# Exercise:
Could you output each line of the data that follows exactly?

Extracted records Block Start

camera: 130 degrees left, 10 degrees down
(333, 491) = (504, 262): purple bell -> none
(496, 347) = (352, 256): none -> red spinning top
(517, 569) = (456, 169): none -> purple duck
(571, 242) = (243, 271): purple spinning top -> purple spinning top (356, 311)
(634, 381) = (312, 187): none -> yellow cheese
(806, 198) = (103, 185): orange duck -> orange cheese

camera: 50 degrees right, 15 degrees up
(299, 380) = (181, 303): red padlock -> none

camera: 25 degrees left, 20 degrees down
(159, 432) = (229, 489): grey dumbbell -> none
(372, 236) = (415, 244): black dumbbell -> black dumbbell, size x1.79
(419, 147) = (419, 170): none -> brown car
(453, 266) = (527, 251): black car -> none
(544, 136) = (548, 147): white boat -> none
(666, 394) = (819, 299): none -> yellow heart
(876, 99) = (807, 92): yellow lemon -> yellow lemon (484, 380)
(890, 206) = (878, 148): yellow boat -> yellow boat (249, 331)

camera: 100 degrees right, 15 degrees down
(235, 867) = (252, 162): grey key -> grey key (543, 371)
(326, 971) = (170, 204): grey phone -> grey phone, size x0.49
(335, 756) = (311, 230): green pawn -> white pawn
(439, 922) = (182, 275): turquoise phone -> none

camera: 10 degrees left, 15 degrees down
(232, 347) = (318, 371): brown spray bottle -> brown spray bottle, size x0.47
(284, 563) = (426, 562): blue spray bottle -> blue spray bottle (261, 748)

Extracted records Block End

# Solution to the problem:
camera: 130 degrees left, 10 degrees down
(333, 491) = (504, 262): purple bell -> none
(496, 347) = (352, 256): none -> red spinning top
(517, 569) = (456, 169): none -> purple duck
(571, 242) = (243, 271): purple spinning top -> purple spinning top (356, 311)
(634, 381) = (312, 187): none -> yellow cheese
(806, 198) = (103, 185): orange duck -> orange cheese

camera: 50 degrees right, 15 degrees up
(299, 380) = (181, 303): red padlock -> none

camera: 25 degrees left, 20 degrees down
(159, 432) = (229, 489): grey dumbbell -> none
(372, 236) = (415, 244): black dumbbell -> black dumbbell, size x1.79
(419, 147) = (419, 170): none -> brown car
(453, 266) = (527, 251): black car -> none
(544, 136) = (548, 147): white boat -> none
(666, 394) = (819, 299): none -> yellow heart
(876, 99) = (807, 92): yellow lemon -> yellow lemon (484, 380)
(890, 206) = (878, 148): yellow boat -> yellow boat (249, 331)

camera: 100 degrees right, 15 degrees down
(235, 867) = (252, 162): grey key -> grey key (543, 371)
(326, 971) = (170, 204): grey phone -> grey phone, size x0.49
(335, 756) = (311, 230): green pawn -> white pawn
(439, 922) = (182, 275): turquoise phone -> none

camera: 10 degrees left, 15 degrees down
(232, 347) = (318, 371): brown spray bottle -> brown spray bottle, size x0.47
(284, 563) = (426, 562): blue spray bottle -> blue spray bottle (261, 748)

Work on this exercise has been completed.